• What to do: Using the data below, reproduce exactly the lines from the line with "R3: 22k (+3V3, GND) -> 22k (GND, STG)" to the line with "C6: 47nF (GND, STG) -> 1uF (GND, STG)", both included; pictures must be dropped.

++++ Supplied data

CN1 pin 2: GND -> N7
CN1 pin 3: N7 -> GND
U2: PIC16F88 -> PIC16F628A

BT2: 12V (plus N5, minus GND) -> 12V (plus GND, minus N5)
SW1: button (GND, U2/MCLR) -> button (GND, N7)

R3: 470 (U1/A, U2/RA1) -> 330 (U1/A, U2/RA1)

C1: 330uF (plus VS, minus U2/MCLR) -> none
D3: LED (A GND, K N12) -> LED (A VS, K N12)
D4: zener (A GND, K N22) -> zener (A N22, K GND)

++++++++
++++ Supplied data

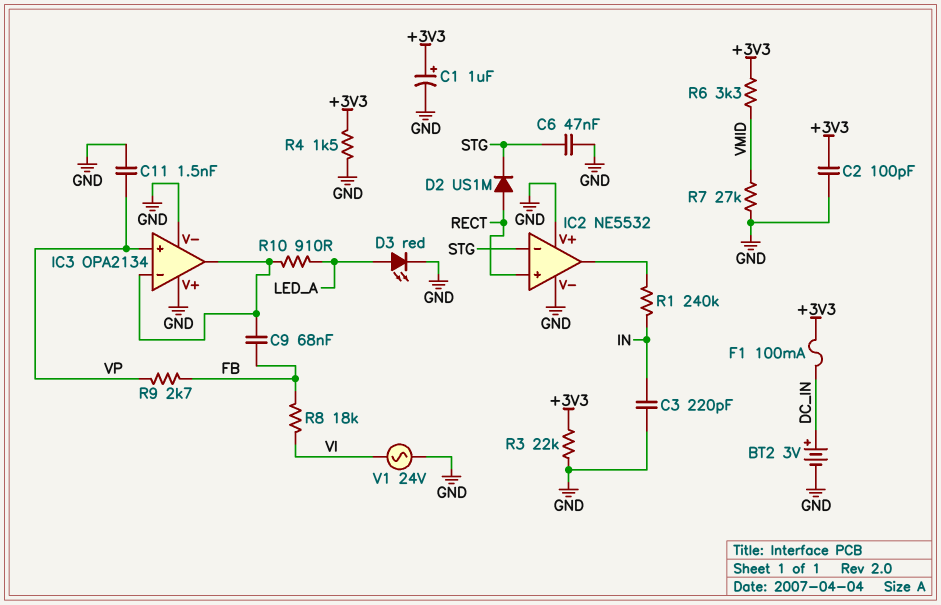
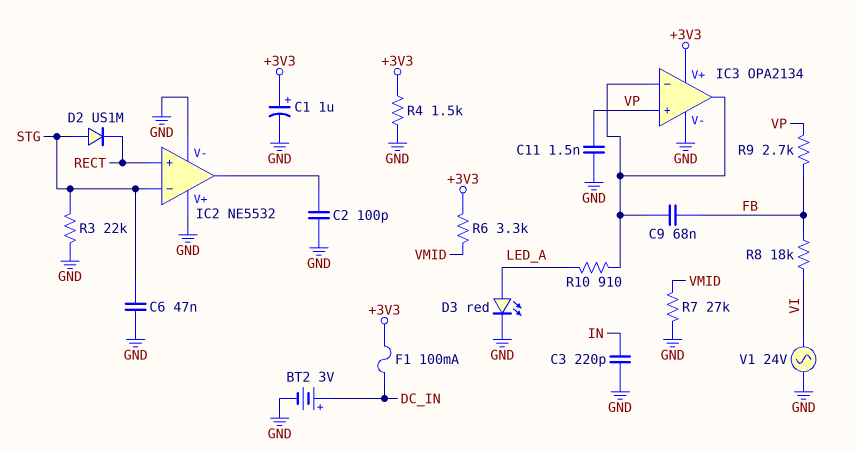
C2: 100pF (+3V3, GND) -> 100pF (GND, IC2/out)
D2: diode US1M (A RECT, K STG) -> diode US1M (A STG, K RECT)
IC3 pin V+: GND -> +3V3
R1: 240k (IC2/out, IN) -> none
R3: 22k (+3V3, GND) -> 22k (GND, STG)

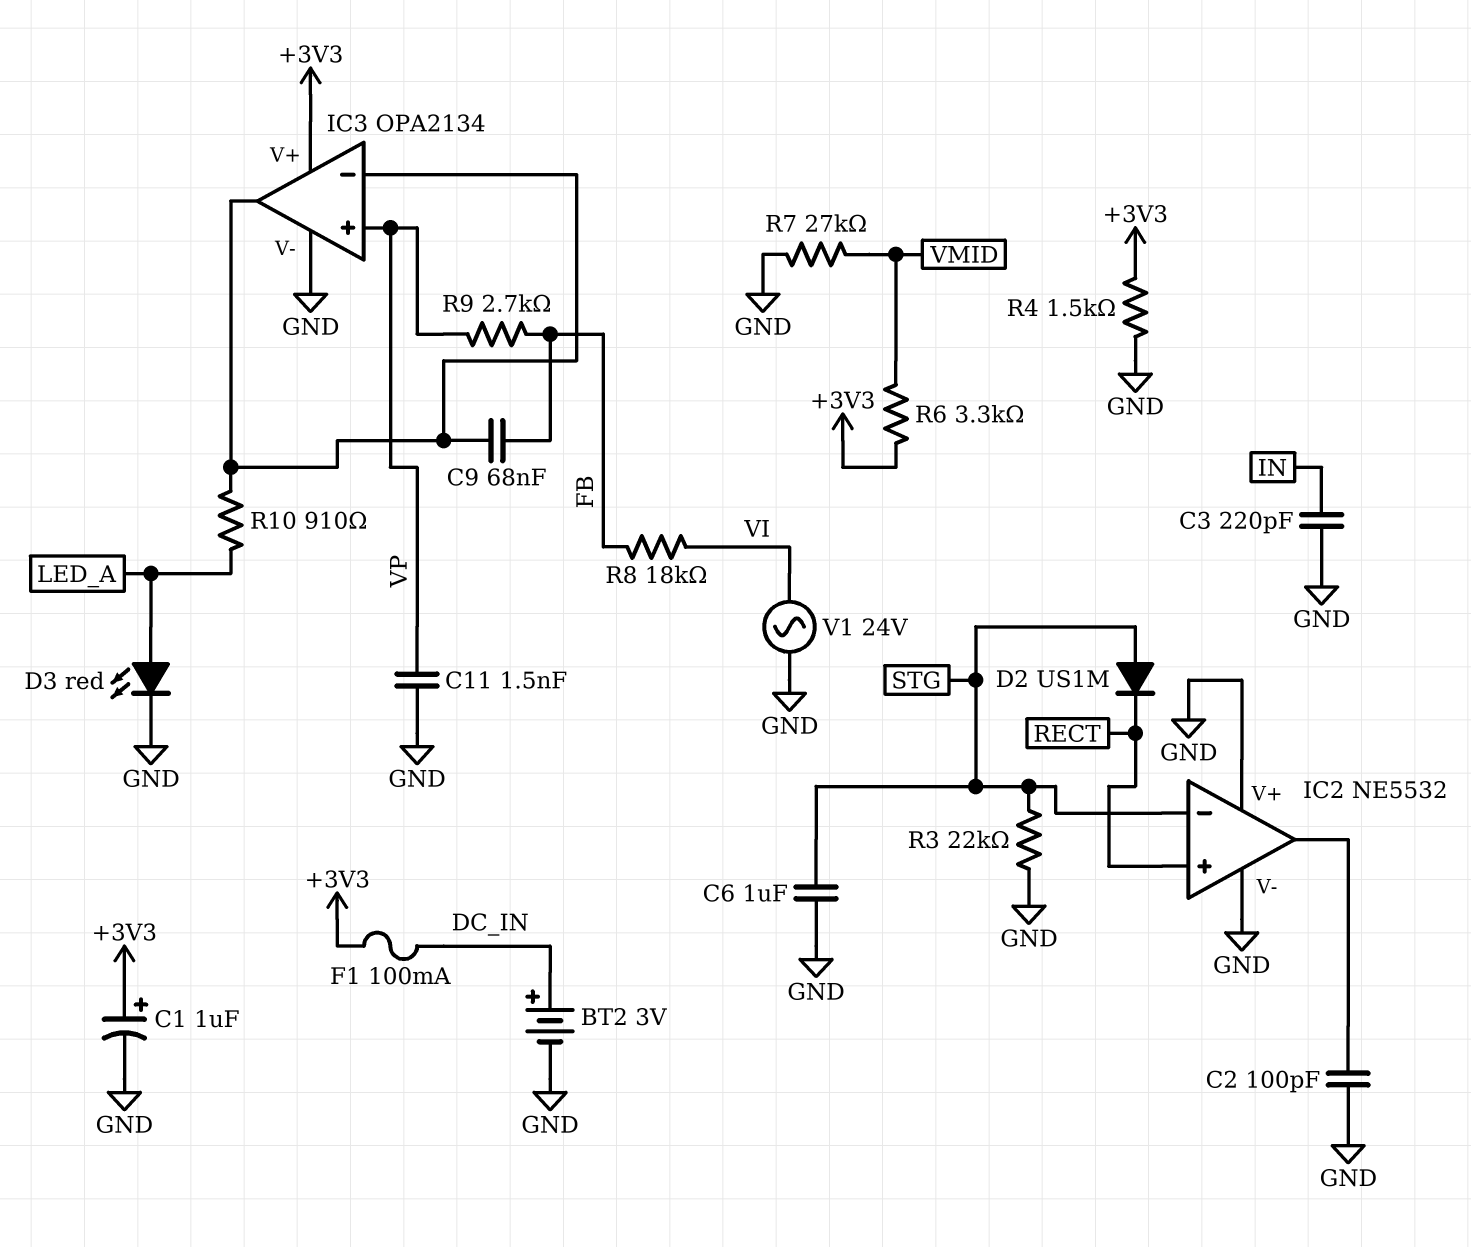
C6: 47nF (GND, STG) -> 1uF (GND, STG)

++++++++

• Response area:
R3: 22k (+3V3, GND) -> 22k (GND, STG)

C6: 47nF (GND, STG) -> 1uF (GND, STG)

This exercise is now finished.